**Information given:**
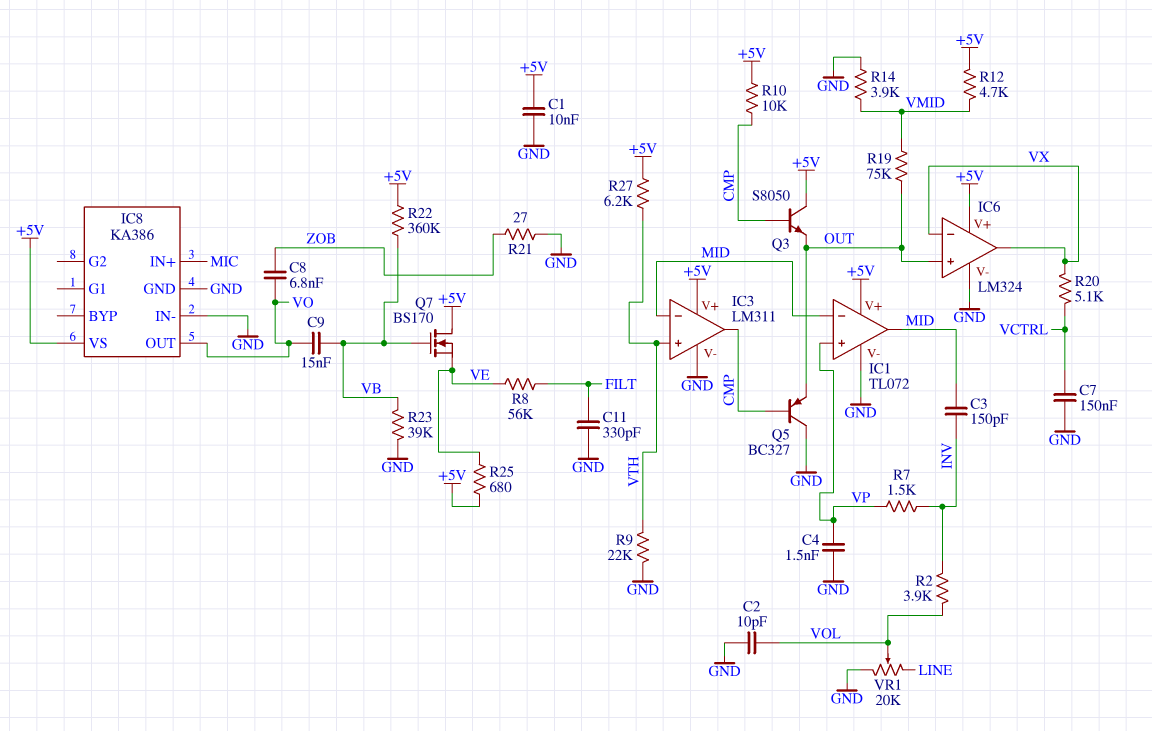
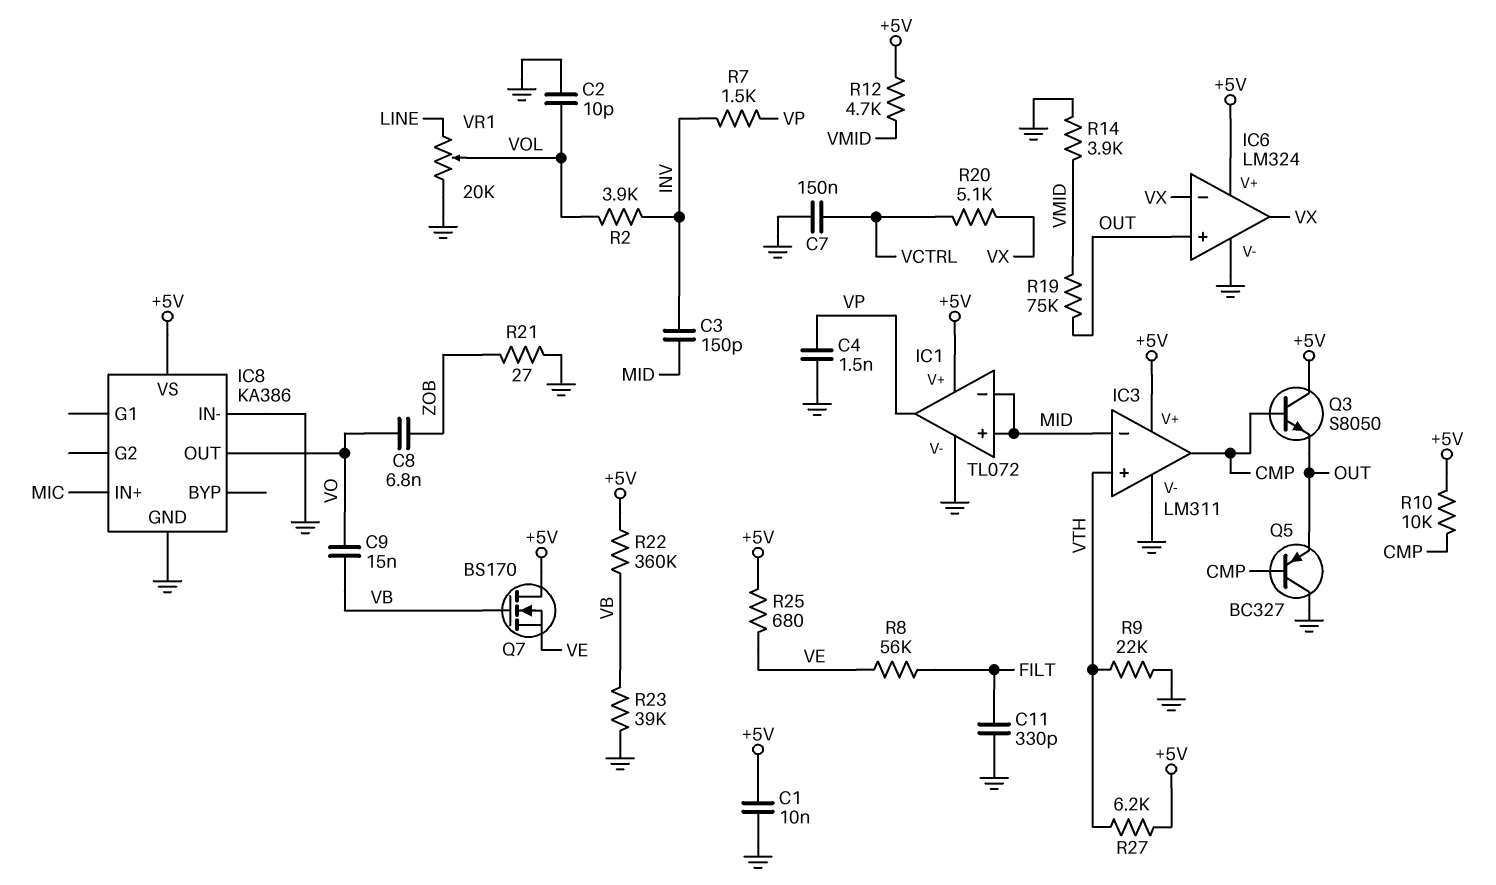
IC1 pin in+: VP -> MID
IC1 pin out: MID -> VP

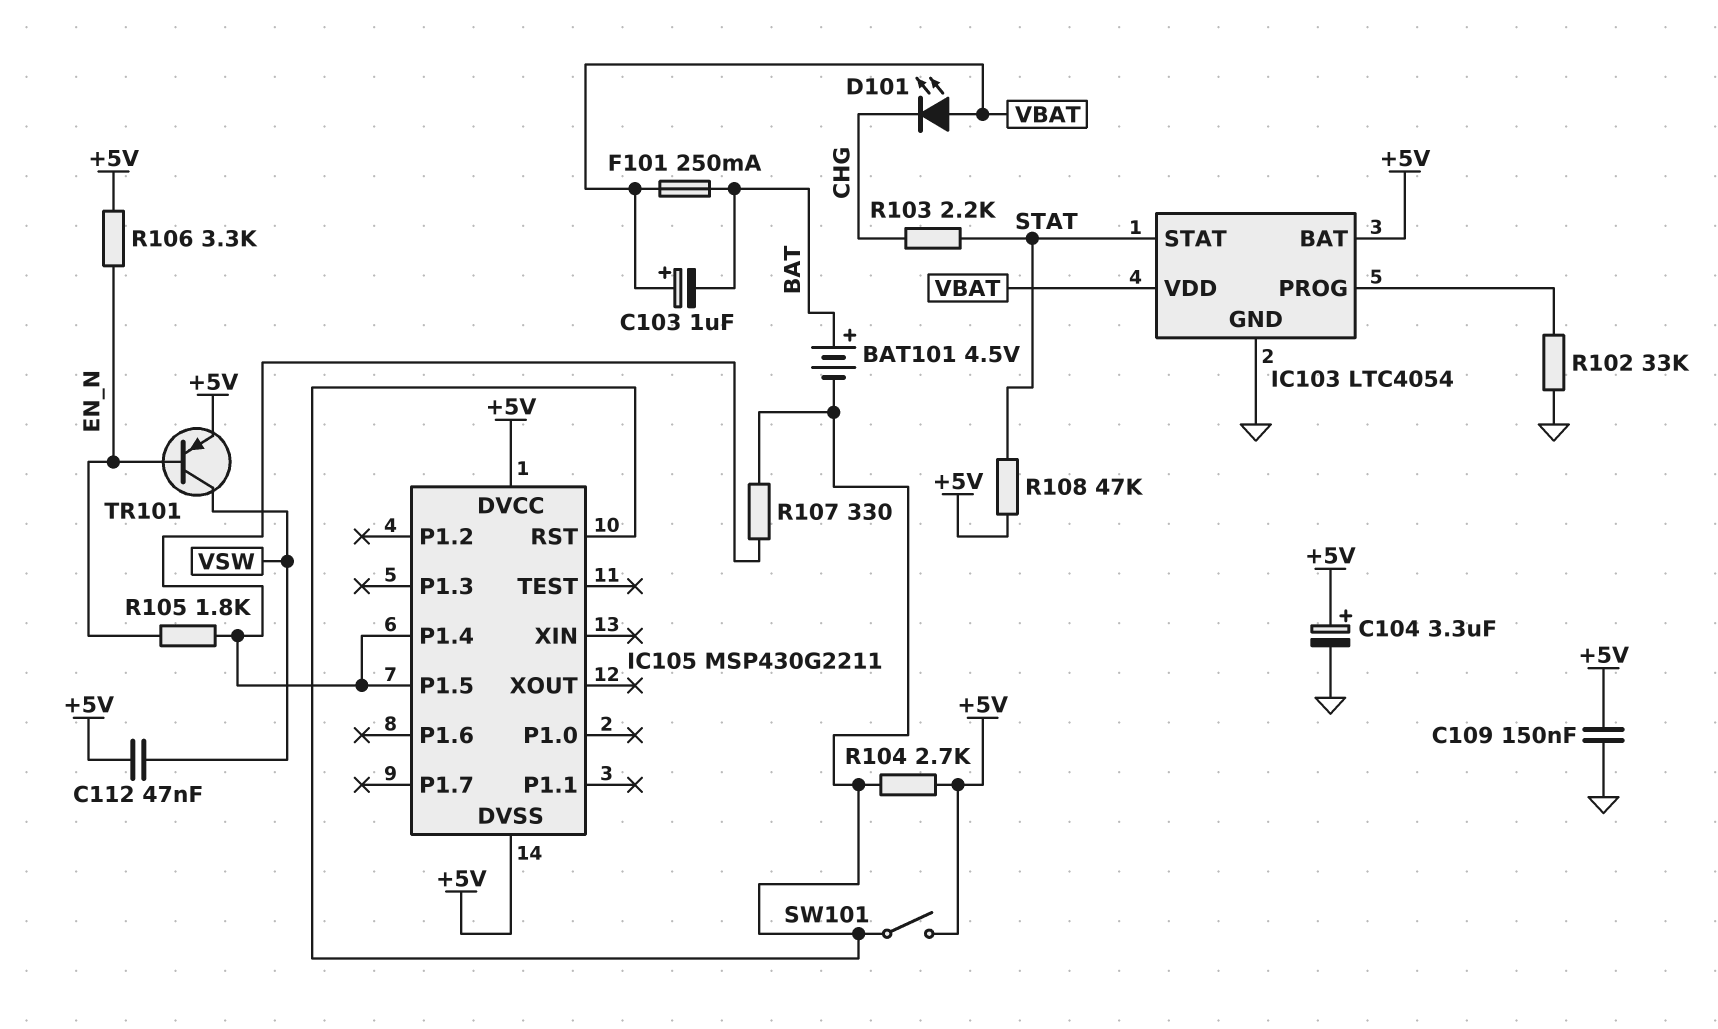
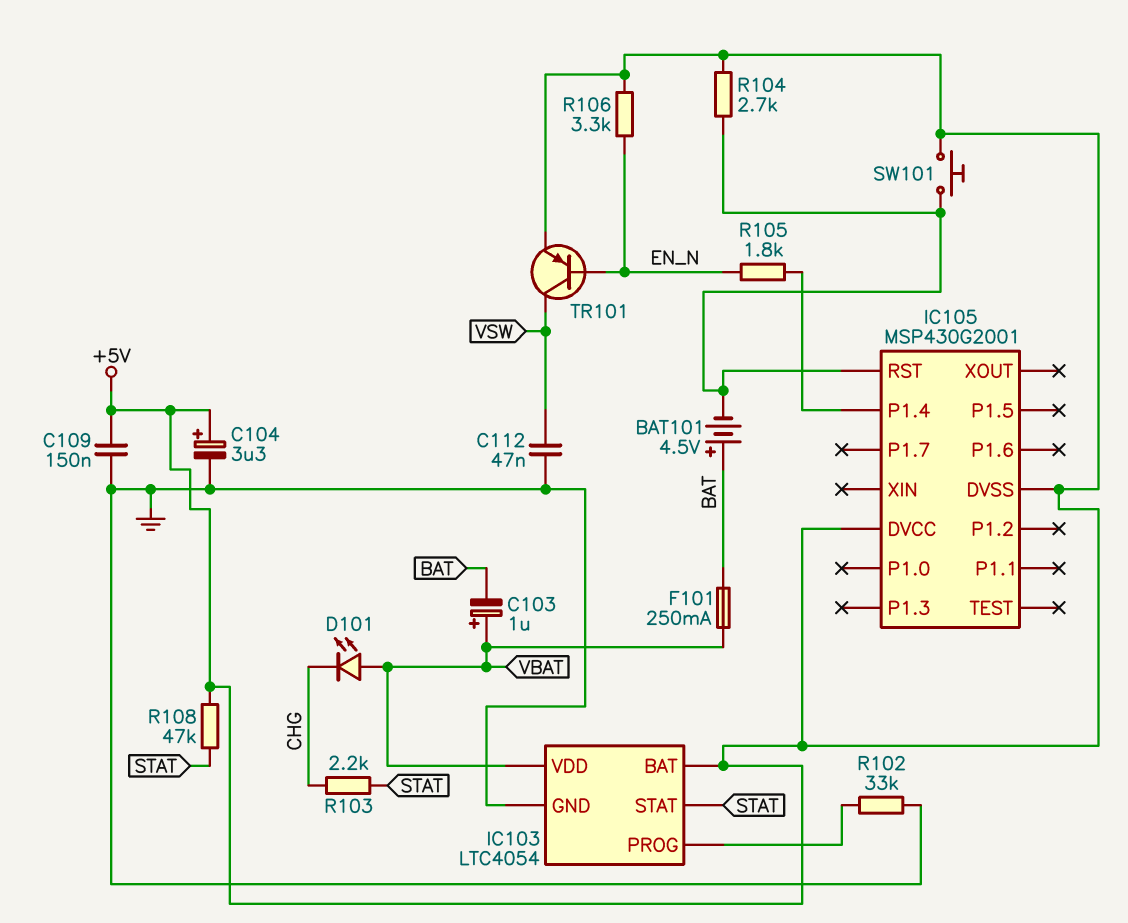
C112: 47nF (+5V, VSW) -> 47nF (GND, VSW)
IC105: MSP430G2211 -> MSP430G2001
IC105 pin P1.5: IC105/P1.4 -> none
R107: 330 (IC105/P1.4, IC105/RST) -> none
SW101: switch (+5V, IC105/RST) -> button (+5V, IC105/RST)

**Required action:**
Check the records above line by line and tally those holding the string "none". Answer with the number only.

**Exercise result:**
2